### GIVEN DATA

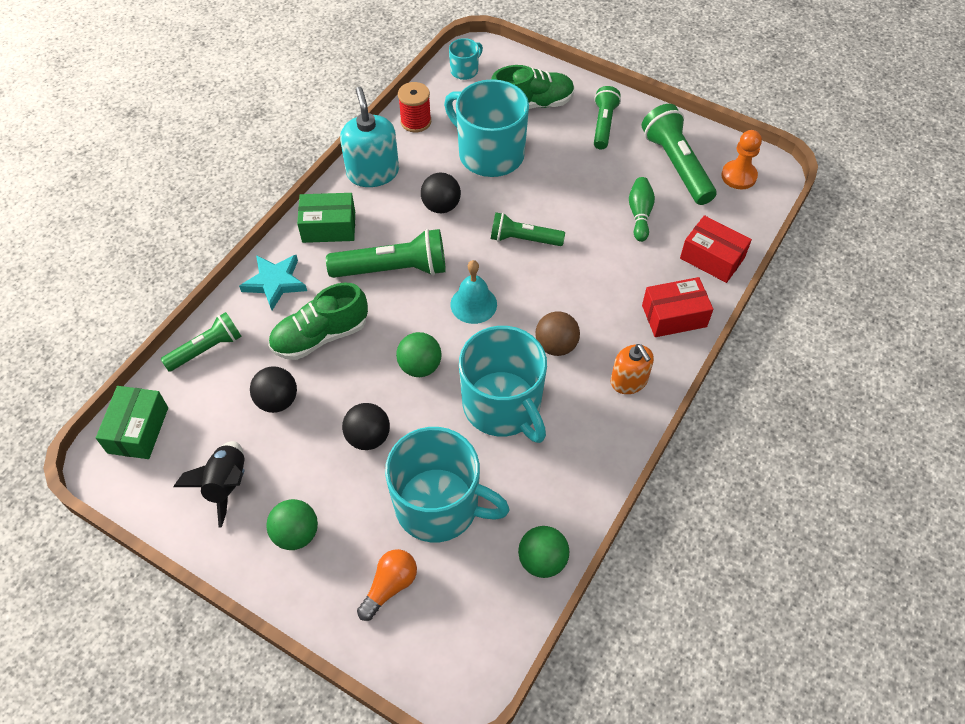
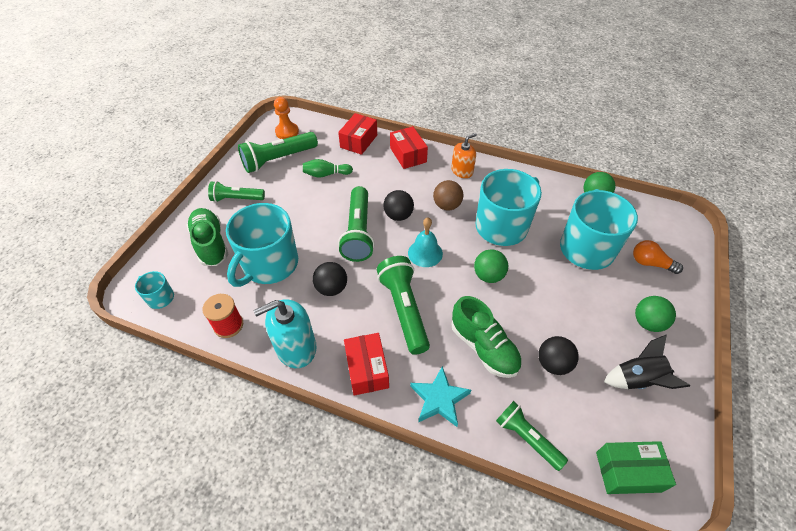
camera: 100 degrees left, 5 degrees down
(329, 227) = (367, 369): green box -> red box
(368, 437) = (557, 295): black ball -> black ball (398, 215)
(523, 239) = (358, 232): green flashlight -> green flashlight, size x1.56

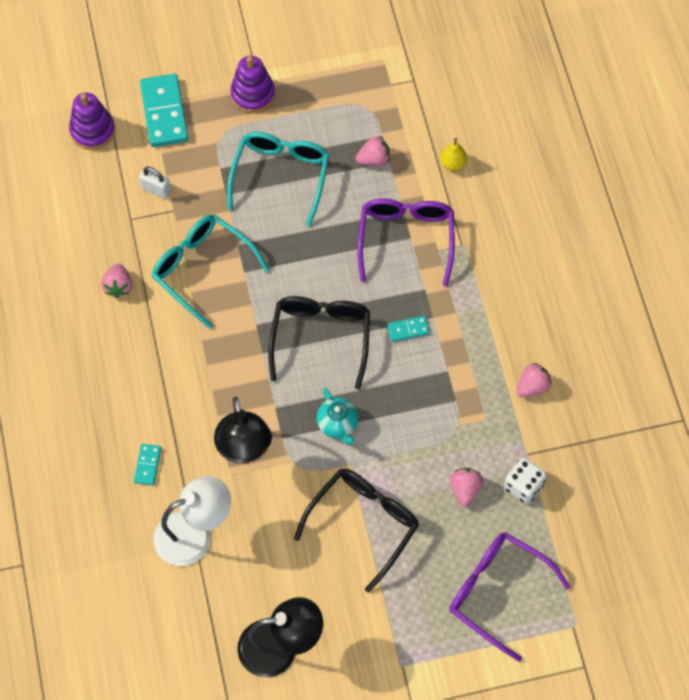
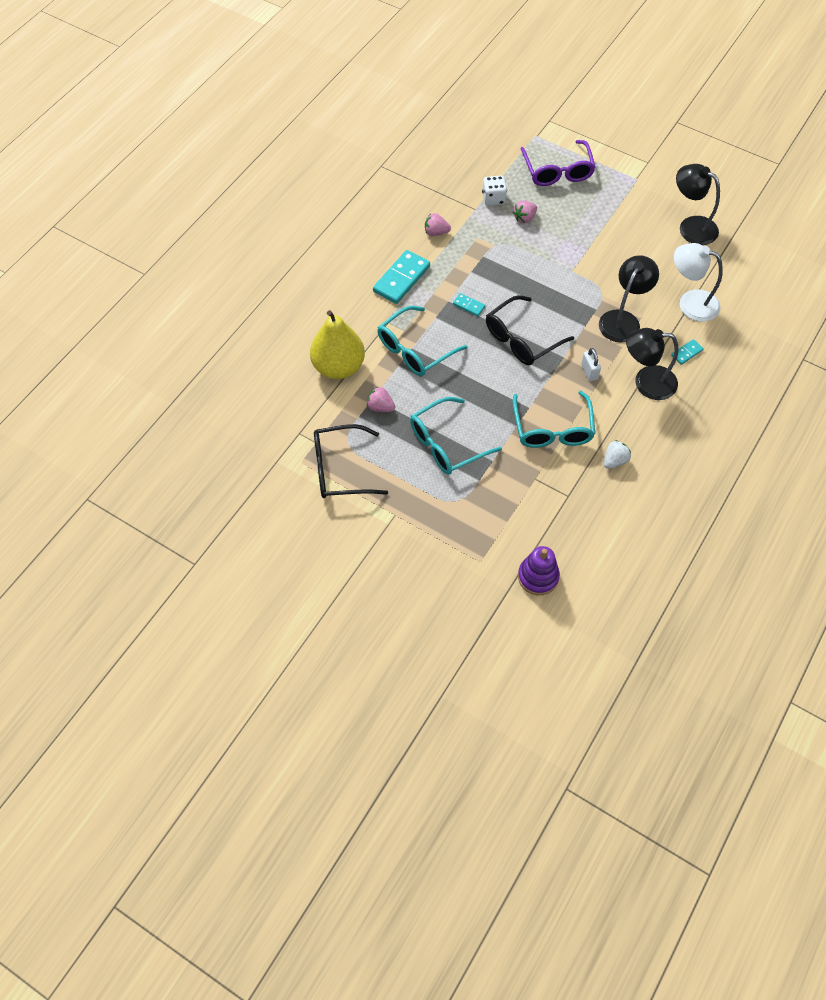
camera: 135 degrees left, 5 degrees down
(118, 286) = (614, 461): pink strawberry -> white strawberry
(156, 190) = (533, 500): white padlock -> white padlock (589, 372)
(159, 394) = (646, 382): none -> black lamp
(164, 112) = (477, 548): turquoise domino -> turquoise domino (401, 279)
(253, 94) = (407, 510): purple stacking toy -> none
(338, 424) = (558, 292): turquoise teapot -> none
(363, 524) = (594, 242): black glasses -> black glasses (341, 469)
(406, 240) = (415, 349): purple glasses -> turquoise glasses
(452, 163) = (338, 367): yellow pear -> yellow pear, size x2.48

######

## TASK REQUIREMENTS
Among the lines above, return each one holding the string "purple".

## WORKED SOLUTION
(253, 94) = (407, 510): purple stacking toy -> none
(406, 240) = (415, 349): purple glasses -> turquoise glasses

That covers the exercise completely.